▶ _YOUR GOAL_
Write out only the span of lines that begins at the line with "Mask vessel or" and ends at the line with "Image attached. H&E-stained". Keep both end lines, word for word.

Data listing:

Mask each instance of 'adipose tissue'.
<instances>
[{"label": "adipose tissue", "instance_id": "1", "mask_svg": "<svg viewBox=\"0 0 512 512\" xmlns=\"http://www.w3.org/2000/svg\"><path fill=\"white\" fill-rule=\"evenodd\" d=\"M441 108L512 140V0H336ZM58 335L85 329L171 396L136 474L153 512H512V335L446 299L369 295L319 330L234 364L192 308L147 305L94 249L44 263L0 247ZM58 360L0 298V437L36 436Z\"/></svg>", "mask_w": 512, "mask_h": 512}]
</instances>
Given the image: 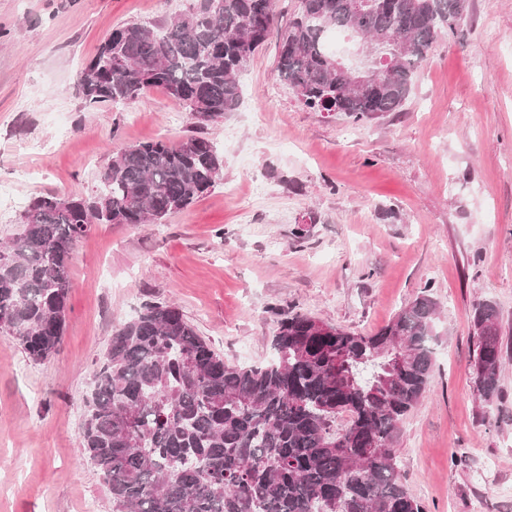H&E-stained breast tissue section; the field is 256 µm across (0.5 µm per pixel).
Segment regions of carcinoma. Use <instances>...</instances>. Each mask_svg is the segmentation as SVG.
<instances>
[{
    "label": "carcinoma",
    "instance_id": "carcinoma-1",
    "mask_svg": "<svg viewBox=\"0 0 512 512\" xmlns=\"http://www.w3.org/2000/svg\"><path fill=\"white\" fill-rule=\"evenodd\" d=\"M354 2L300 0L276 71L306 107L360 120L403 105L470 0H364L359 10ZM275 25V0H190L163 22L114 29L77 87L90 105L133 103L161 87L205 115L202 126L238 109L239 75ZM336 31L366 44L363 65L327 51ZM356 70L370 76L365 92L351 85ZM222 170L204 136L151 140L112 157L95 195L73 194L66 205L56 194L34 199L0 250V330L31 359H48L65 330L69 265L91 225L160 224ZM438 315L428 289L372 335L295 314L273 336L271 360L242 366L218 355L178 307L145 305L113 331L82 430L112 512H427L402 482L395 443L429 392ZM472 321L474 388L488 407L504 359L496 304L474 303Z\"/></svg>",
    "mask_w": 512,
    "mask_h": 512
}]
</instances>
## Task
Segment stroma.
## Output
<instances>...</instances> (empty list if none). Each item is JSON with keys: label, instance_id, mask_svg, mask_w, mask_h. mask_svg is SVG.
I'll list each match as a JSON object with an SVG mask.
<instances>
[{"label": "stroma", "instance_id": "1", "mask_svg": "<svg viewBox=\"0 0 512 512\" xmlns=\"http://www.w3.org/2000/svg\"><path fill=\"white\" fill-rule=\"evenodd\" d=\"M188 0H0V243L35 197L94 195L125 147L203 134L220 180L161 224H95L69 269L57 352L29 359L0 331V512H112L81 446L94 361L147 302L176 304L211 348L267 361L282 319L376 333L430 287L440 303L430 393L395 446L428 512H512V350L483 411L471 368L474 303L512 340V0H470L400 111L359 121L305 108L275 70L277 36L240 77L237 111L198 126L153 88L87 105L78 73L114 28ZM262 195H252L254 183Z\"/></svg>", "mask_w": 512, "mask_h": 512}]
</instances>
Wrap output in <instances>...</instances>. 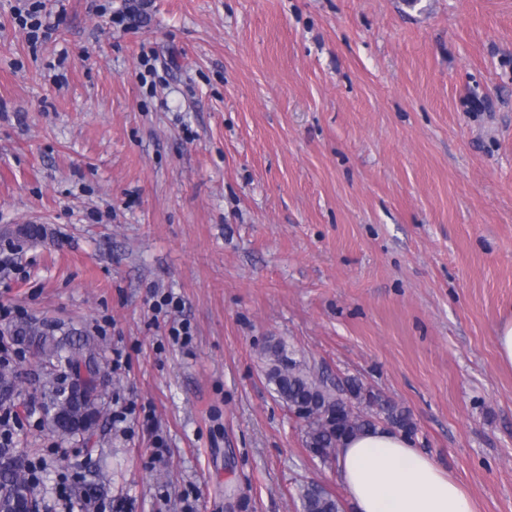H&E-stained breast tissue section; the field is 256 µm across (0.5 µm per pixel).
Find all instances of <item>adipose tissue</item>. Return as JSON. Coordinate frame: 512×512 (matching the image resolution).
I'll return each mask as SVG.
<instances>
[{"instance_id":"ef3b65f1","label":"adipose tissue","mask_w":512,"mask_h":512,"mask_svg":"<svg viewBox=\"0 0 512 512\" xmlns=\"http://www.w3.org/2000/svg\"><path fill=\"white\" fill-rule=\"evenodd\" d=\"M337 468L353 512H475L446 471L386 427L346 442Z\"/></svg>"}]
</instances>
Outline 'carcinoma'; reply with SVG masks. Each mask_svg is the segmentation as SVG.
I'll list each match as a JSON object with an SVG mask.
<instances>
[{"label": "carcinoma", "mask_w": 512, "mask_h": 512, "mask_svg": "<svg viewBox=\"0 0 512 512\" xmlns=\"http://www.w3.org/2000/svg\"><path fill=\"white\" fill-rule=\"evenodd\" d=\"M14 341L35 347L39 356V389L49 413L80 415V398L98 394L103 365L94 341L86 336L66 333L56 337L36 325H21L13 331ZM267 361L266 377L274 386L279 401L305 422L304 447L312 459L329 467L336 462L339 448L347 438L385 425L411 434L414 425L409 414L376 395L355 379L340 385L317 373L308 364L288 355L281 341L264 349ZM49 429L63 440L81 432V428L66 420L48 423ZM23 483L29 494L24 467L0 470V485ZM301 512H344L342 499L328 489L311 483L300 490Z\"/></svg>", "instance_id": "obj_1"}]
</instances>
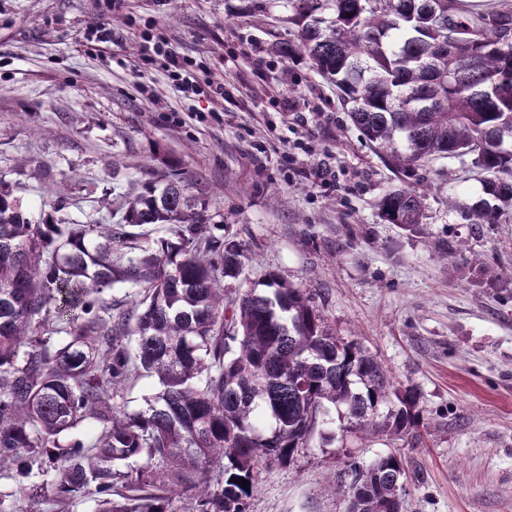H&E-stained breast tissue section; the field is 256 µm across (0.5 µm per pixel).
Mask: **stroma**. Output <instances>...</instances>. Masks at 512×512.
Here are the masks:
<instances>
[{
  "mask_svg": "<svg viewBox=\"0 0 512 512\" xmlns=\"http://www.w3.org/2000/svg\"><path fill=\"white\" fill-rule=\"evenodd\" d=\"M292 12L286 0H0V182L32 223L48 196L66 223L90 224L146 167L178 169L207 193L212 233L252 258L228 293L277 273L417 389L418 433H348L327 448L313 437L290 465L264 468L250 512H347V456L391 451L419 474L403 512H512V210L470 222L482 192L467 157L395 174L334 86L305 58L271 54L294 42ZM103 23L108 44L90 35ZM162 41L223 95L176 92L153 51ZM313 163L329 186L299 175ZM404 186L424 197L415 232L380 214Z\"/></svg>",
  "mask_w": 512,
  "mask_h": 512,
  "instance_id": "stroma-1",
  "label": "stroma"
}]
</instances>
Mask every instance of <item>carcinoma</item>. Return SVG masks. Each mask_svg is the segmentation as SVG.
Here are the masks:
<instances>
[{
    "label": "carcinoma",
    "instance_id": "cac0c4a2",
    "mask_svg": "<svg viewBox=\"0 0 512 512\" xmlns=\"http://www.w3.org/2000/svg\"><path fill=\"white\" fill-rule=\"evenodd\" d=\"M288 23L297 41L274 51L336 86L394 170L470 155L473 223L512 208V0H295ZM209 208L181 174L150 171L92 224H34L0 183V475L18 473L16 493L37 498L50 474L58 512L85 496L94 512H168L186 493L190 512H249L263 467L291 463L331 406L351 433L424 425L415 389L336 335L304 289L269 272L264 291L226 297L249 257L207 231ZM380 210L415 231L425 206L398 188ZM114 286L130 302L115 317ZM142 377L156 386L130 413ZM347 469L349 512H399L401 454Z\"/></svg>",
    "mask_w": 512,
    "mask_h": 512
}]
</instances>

--

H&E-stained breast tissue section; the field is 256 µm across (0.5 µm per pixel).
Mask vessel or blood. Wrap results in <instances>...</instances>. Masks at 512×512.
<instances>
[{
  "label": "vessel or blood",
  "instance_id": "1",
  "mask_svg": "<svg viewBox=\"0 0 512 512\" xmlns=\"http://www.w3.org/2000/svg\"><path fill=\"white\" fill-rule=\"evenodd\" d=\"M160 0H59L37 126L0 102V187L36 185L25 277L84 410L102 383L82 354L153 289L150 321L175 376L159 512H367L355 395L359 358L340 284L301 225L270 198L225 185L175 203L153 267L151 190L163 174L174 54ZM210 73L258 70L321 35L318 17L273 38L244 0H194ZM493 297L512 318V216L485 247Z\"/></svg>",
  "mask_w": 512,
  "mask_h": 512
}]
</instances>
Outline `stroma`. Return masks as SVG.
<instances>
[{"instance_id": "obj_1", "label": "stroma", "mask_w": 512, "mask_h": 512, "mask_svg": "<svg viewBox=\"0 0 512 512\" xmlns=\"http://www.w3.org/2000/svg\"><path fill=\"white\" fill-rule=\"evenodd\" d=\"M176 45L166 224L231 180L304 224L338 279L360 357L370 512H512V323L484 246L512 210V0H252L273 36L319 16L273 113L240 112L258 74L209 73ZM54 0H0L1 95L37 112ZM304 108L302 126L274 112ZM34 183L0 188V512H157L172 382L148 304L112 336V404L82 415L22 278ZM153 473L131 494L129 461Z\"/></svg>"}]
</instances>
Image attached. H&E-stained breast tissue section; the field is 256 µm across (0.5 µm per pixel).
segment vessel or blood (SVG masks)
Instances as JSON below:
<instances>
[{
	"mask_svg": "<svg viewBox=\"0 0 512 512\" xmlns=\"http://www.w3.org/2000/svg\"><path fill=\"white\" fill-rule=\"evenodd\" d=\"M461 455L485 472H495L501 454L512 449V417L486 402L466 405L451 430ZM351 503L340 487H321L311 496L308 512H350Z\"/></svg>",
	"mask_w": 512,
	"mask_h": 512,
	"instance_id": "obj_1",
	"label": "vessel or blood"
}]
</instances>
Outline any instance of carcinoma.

▶ _FINAL RESULT_
Mask vessel or blood. Wrap results in <instances>...</instances>. Masks at 512×512.
<instances>
[{
  "label": "vessel or blood",
  "instance_id": "1",
  "mask_svg": "<svg viewBox=\"0 0 512 512\" xmlns=\"http://www.w3.org/2000/svg\"><path fill=\"white\" fill-rule=\"evenodd\" d=\"M160 0H59L37 126L0 102V187L36 185L25 277L84 410L102 383L82 354L153 289L150 321L175 376L159 512H367L355 395L359 358L340 284L301 225L270 198L225 185L175 203L153 267L151 190L163 174L174 54ZM210 73L258 70L321 35L318 17L273 38L244 0H194ZM493 297L512 318V216L485 247Z\"/></svg>",
  "mask_w": 512,
  "mask_h": 512
}]
</instances>
Outline `stroma`. Return masks as SVG.
<instances>
[{"instance_id": "obj_1", "label": "stroma", "mask_w": 512, "mask_h": 512, "mask_svg": "<svg viewBox=\"0 0 512 512\" xmlns=\"http://www.w3.org/2000/svg\"><path fill=\"white\" fill-rule=\"evenodd\" d=\"M176 45L166 224L231 180L304 224L338 279L360 357L370 512H512V323L484 246L512 210V0H252L273 36L319 16L273 113L240 112L258 74L209 73ZM54 0H0L1 95L37 112ZM304 108L302 126L274 112ZM34 183L0 188V512H157L172 382L148 304L112 336V404L82 415L22 278ZM153 473L131 494L129 461Z\"/></svg>"}]
</instances>
Image attached. H&E-stained breast tissue section; the field is 256 µm across (0.5 µm per pixel).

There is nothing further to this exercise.